DATASET below:
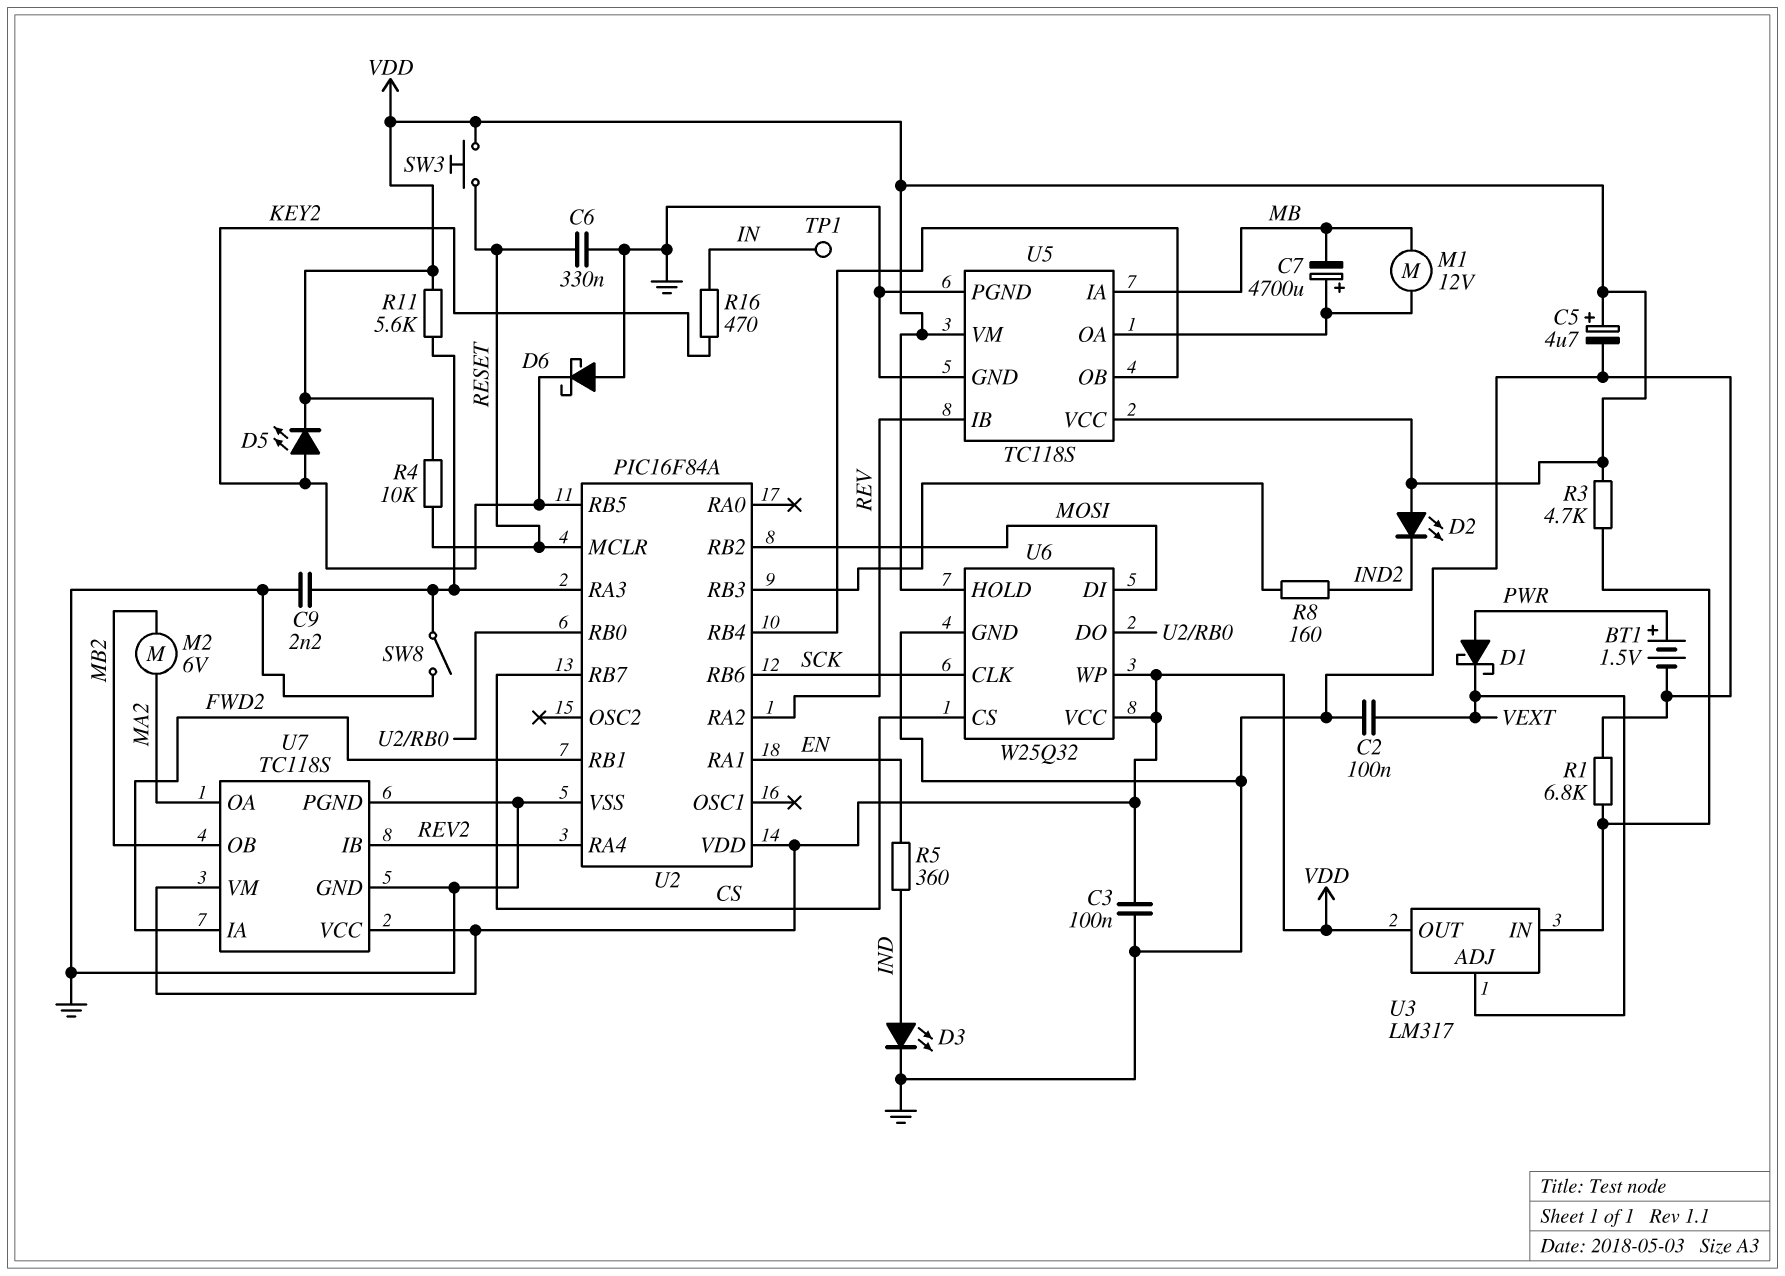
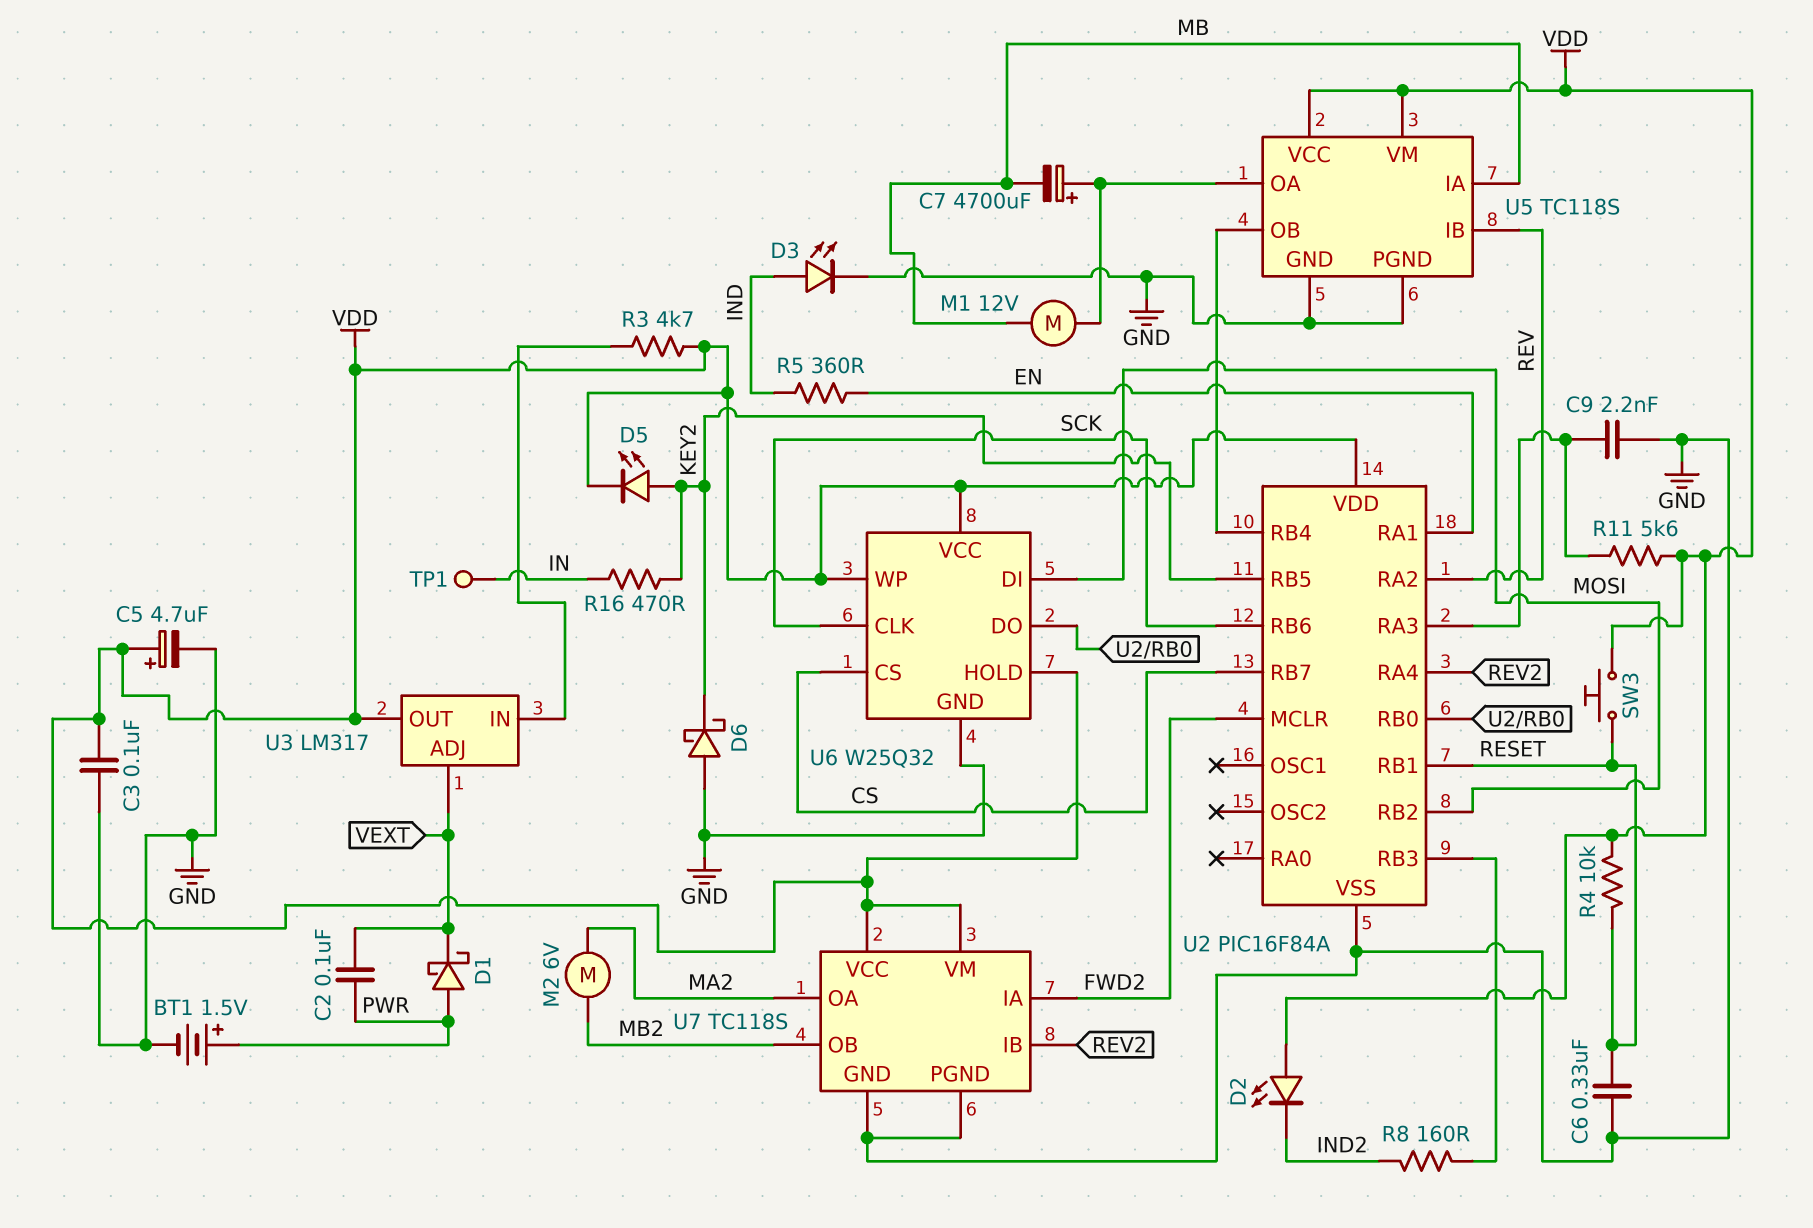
C2: 100nF (GND, VEXT) -> 100nF (PWR, VEXT)
R1: 6.8k (GND, U3/IN) -> none
SW8: switch (GND, U2/RA3) -> none
U2 pin MCLR: RESET -> FWD2
U2 pin RB1: FWD2 -> RESET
End of DATASET.
WORK INSTRUCTIONS
Reproduce precisely the span of lines that begins at the line containing "SW8: switch (GND, U2/RA3) -> none" and ends with the last line of the listing.

EXERCISE OUTPUT
SW8: switch (GND, U2/RA3) -> none
U2 pin MCLR: RESET -> FWD2
U2 pin RB1: FWD2 -> RESET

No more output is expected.